==== Provided data ====

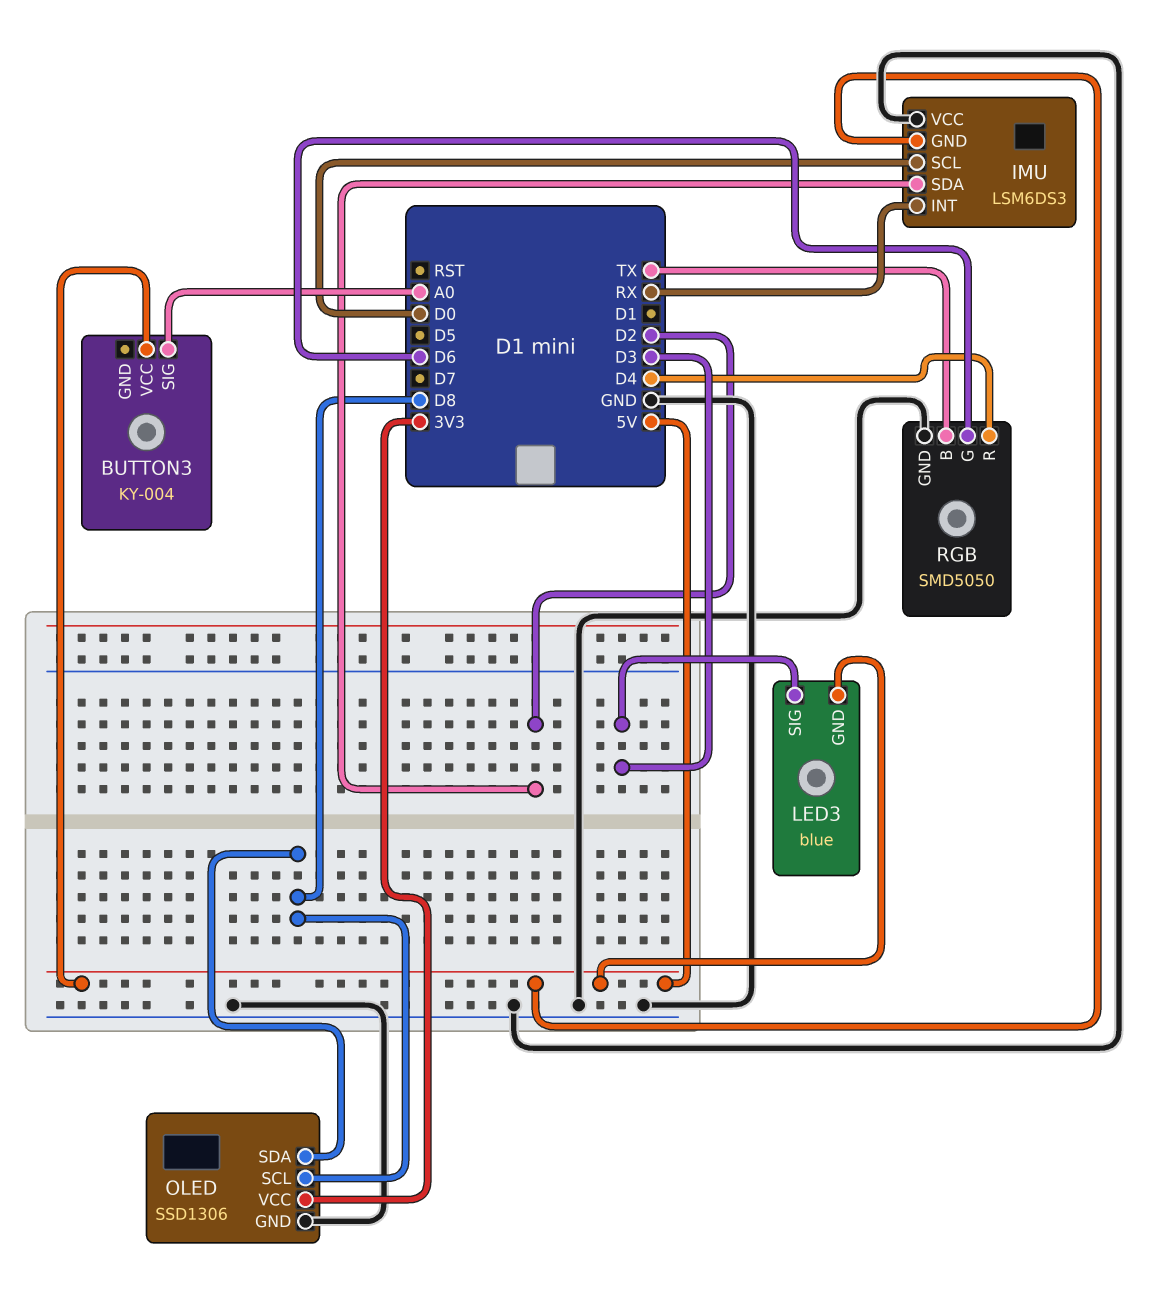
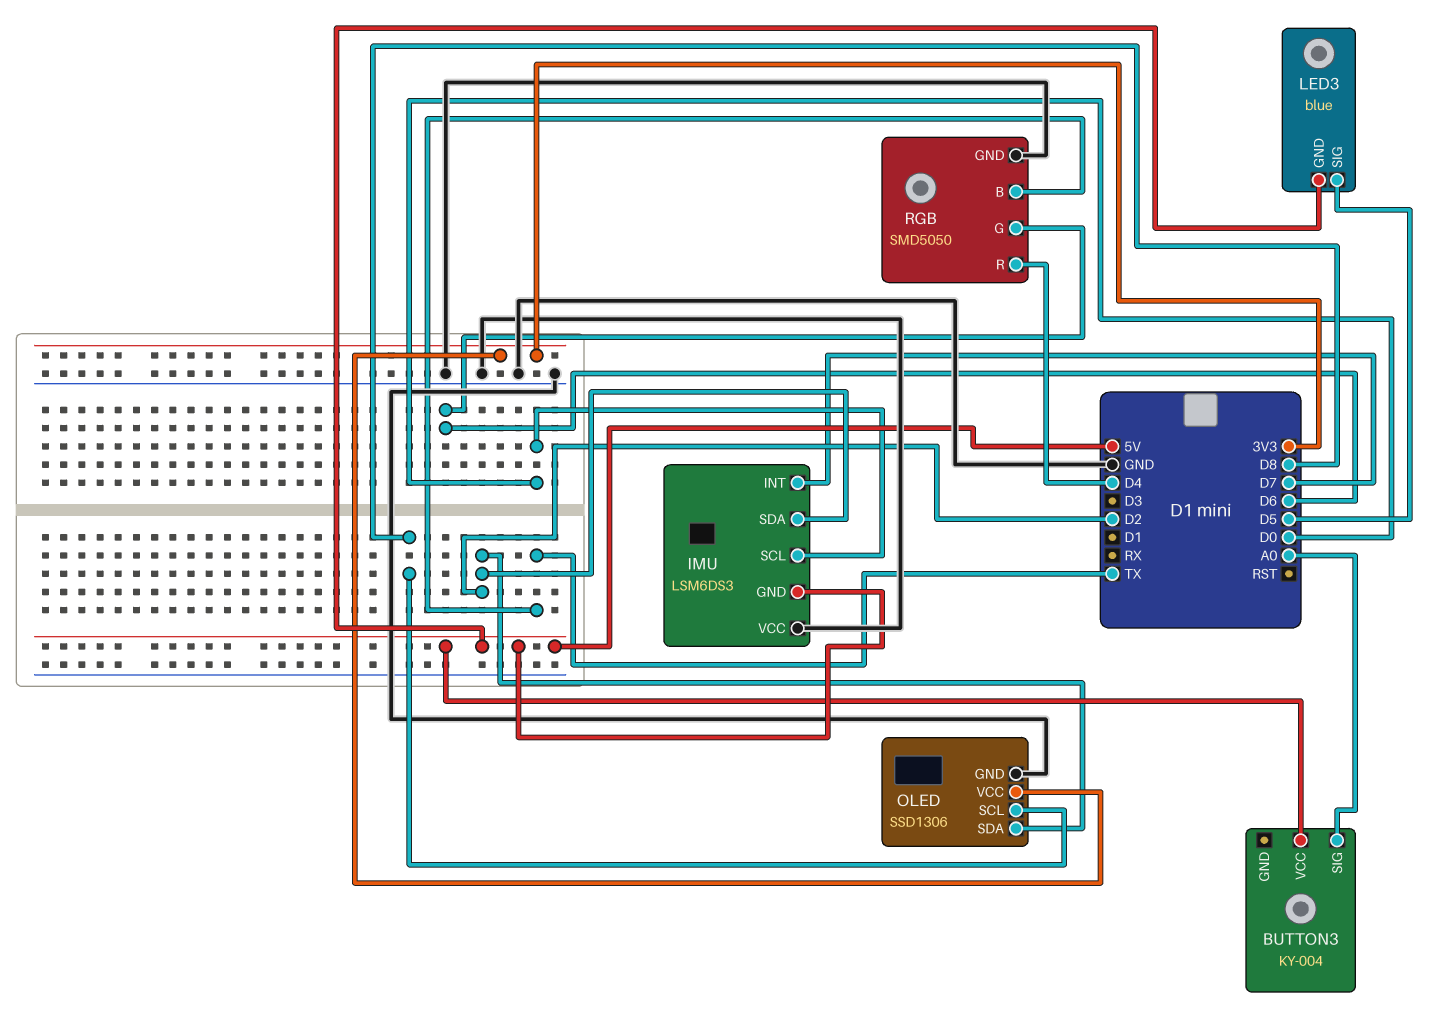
IMU pin INT: RX -> D7
LED3 pin SIG: D3 -> D5
OLED pin SDA: D8 -> D2

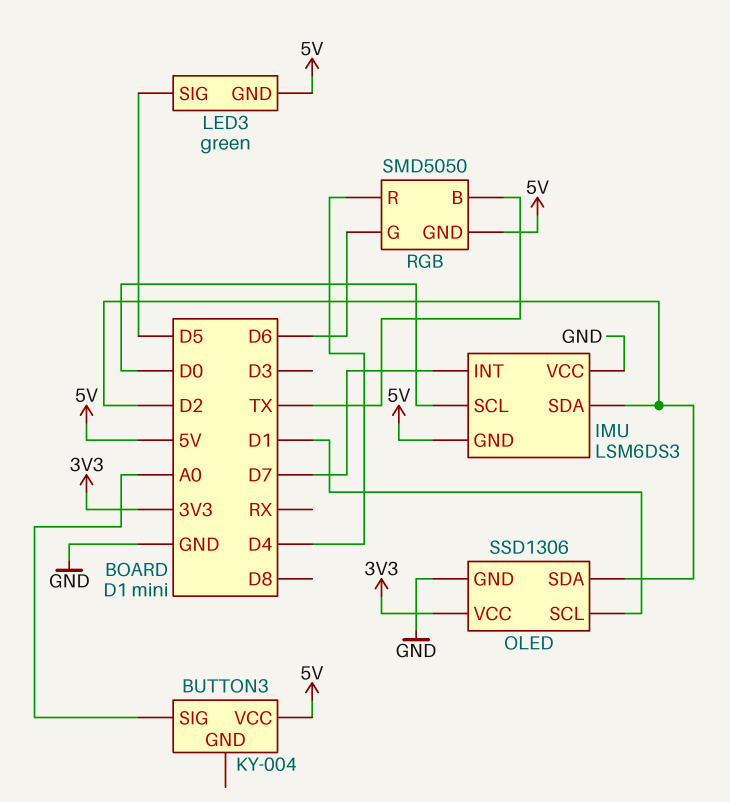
LED3: blue -> green
OLED pin SCL: D8 -> D1
RGB pin GND: GND -> 5V

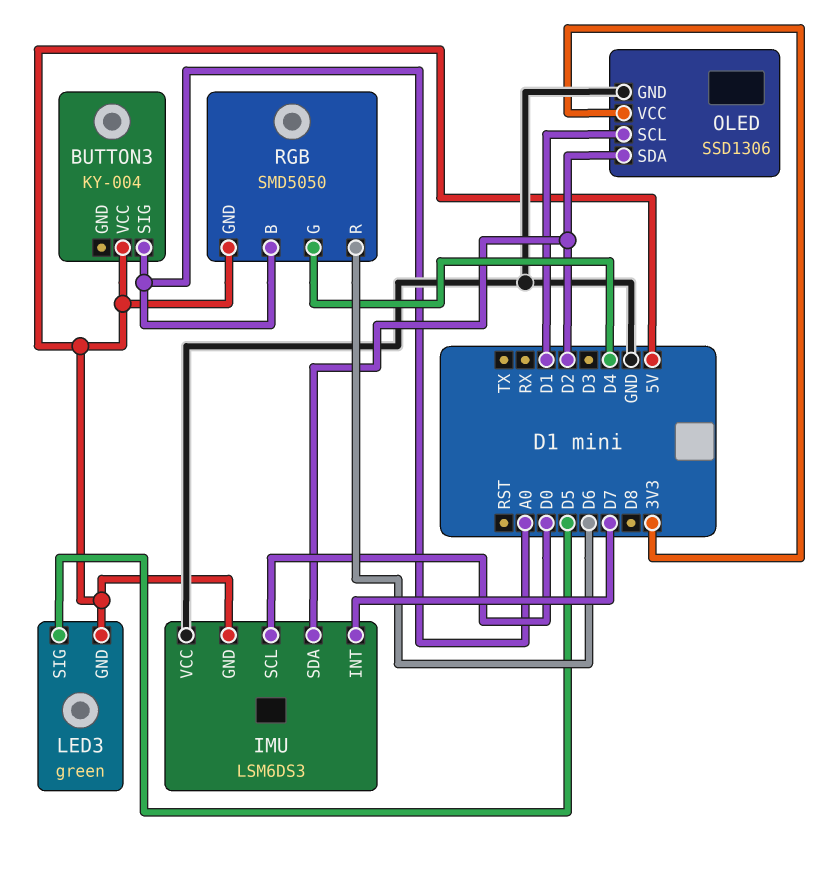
RGB pin B: TX -> A0
RGB pin G: D6 -> D4
RGB pin R: D4 -> D6

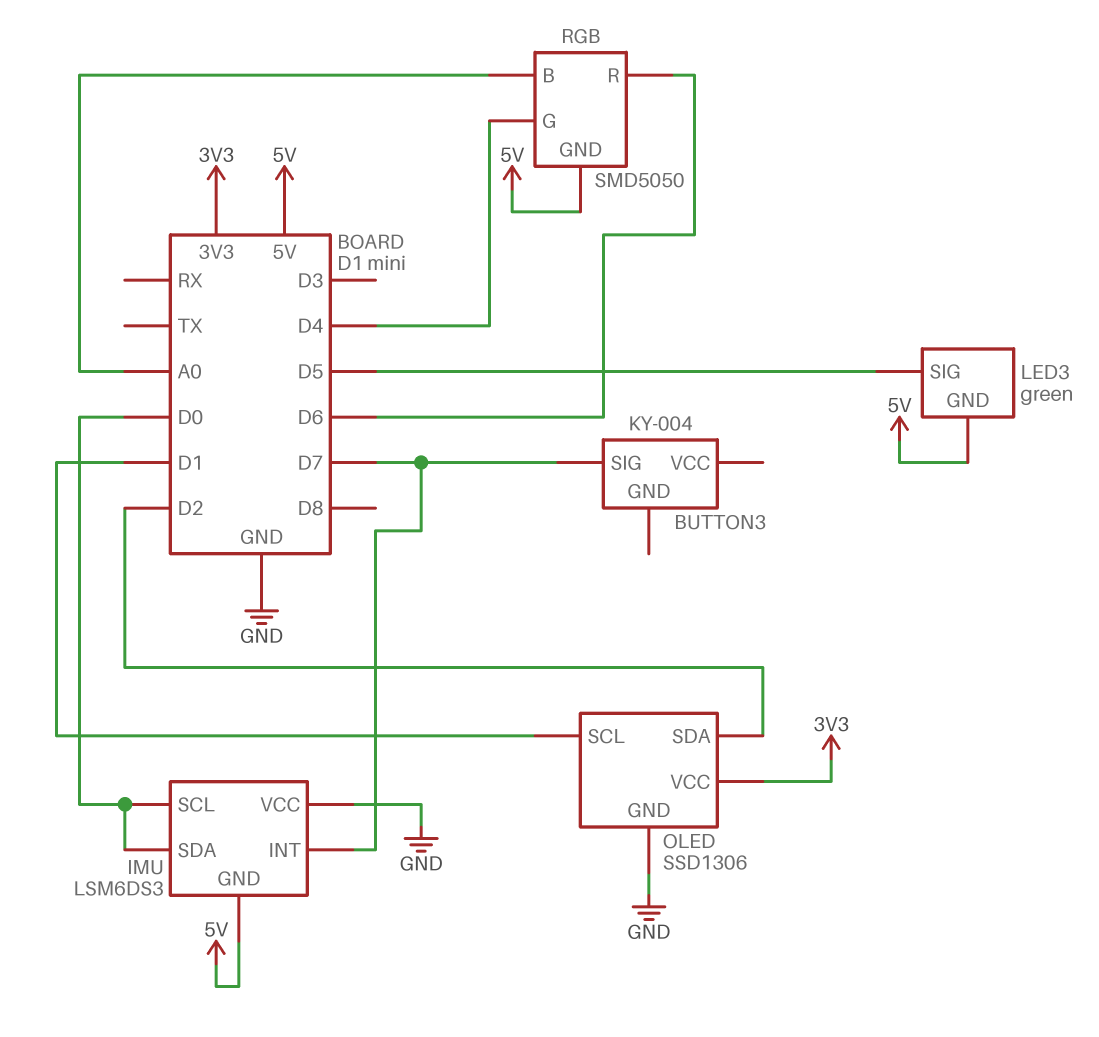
BUTTON3 pin SIG: A0 -> D7
BUTTON3 pin VCC: 5V -> none
IMU pin SDA: D2 -> D0

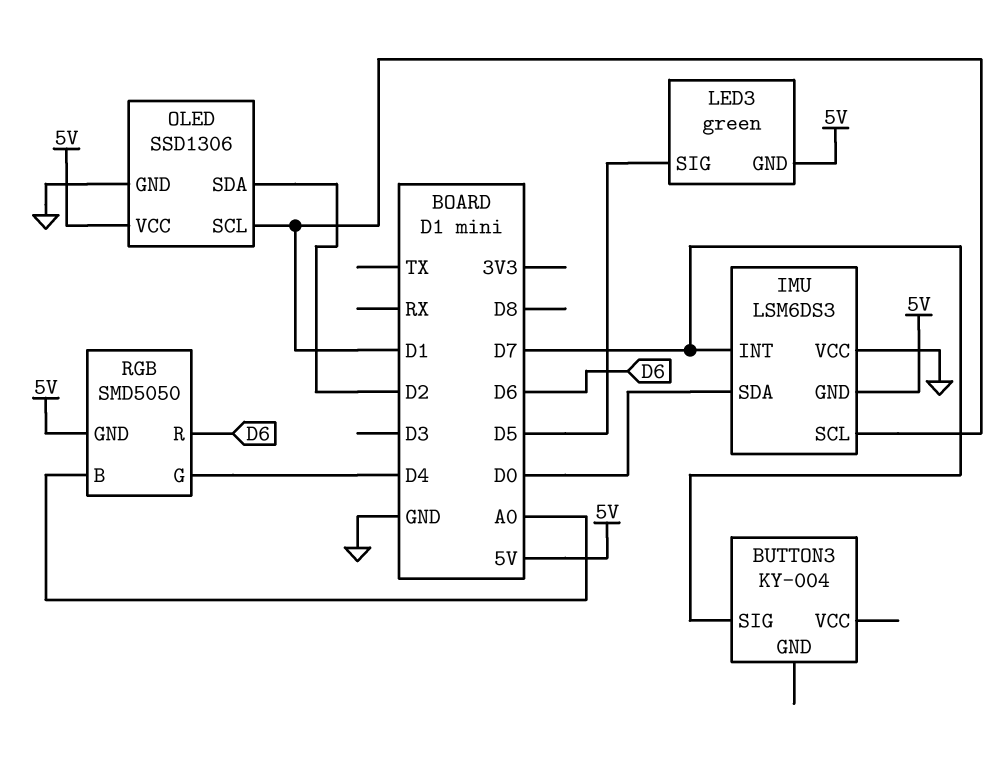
IMU pin SCL: D0 -> D1
OLED pin VCC: 3V3 -> 5V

====

Exercise directions: If an entry contains a picture, leave it out and repeat the rest exactly.

Completed exercise:
IMU pin INT: RX -> D7
LED3 pin SIG: D3 -> D5
OLED pin SDA: D8 -> D2

LED3: blue -> green
OLED pin SCL: D8 -> D1
RGB pin GND: GND -> 5V

RGB pin B: TX -> A0
RGB pin G: D6 -> D4
RGB pin R: D4 -> D6

BUTTON3 pin SIG: A0 -> D7
BUTTON3 pin VCC: 5V -> none
IMU pin SDA: D2 -> D0

IMU pin SCL: D0 -> D1
OLED pin VCC: 3V3 -> 5V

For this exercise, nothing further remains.